▸ Exercise brief: Write out every entry, unchanged. Skip any picture.

▸ Given records:
◆ ◆ ◆ ◆ ◆

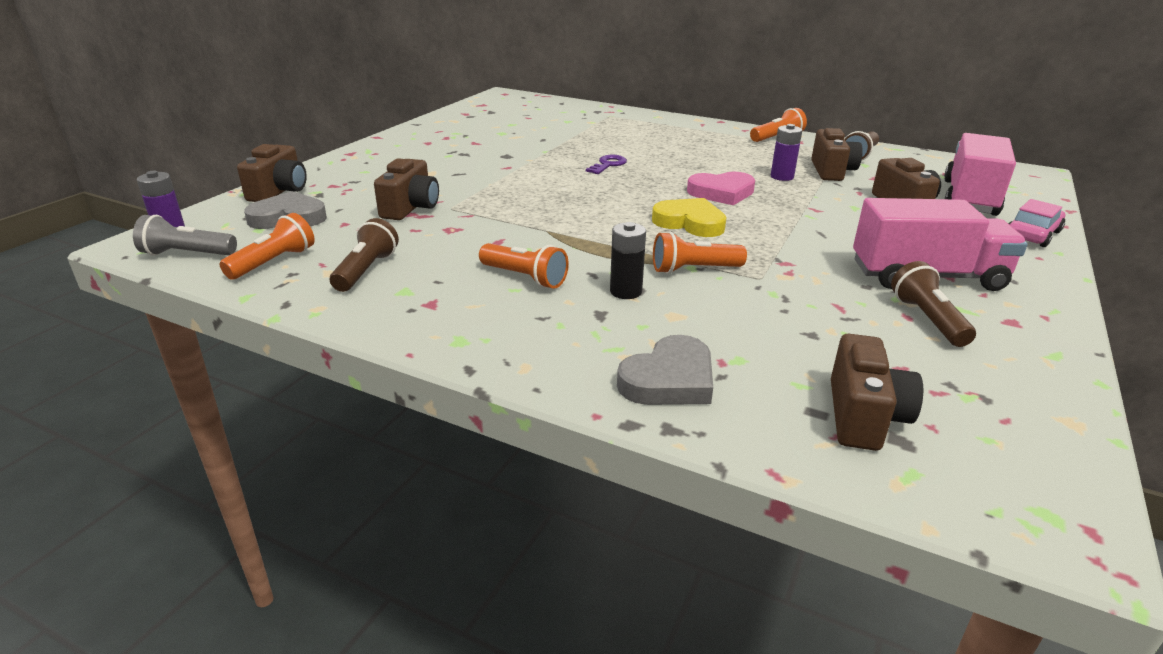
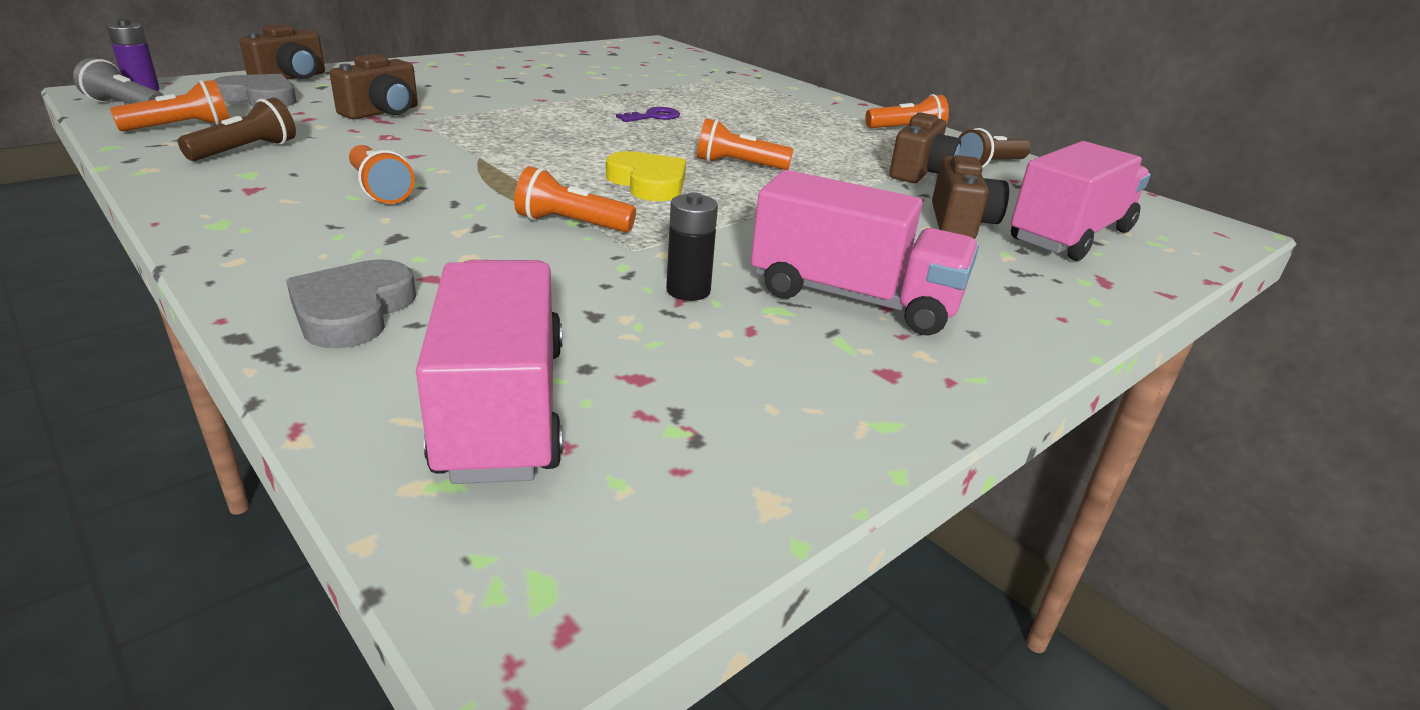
camera: 20 degrees right, 0 degrees up
(625, 291) = (459, 225): black battery -> black battery (688, 291)
(669, 380) = (352, 311): grey heart -> grey heart turned 120 degrees clockwise
(721, 193) = (738, 165): pink heart -> orange flashlight
(782, 177) = (843, 165): purple battery -> none
(864, 416) = (502, 409): brown camera -> pink truck
(927, 319) = (771, 340): brown flashlight -> none
(1032, 234) = (1097, 292): pink car -> none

◆ ◆ ◆ ◆ ◆

▸ Task solution:
camera: 20 degrees right, 0 degrees up
(625, 291) = (459, 225): black battery -> black battery (688, 291)
(669, 380) = (352, 311): grey heart -> grey heart turned 120 degrees clockwise
(721, 193) = (738, 165): pink heart -> orange flashlight
(782, 177) = (843, 165): purple battery -> none
(864, 416) = (502, 409): brown camera -> pink truck
(927, 319) = (771, 340): brown flashlight -> none
(1032, 234) = (1097, 292): pink car -> none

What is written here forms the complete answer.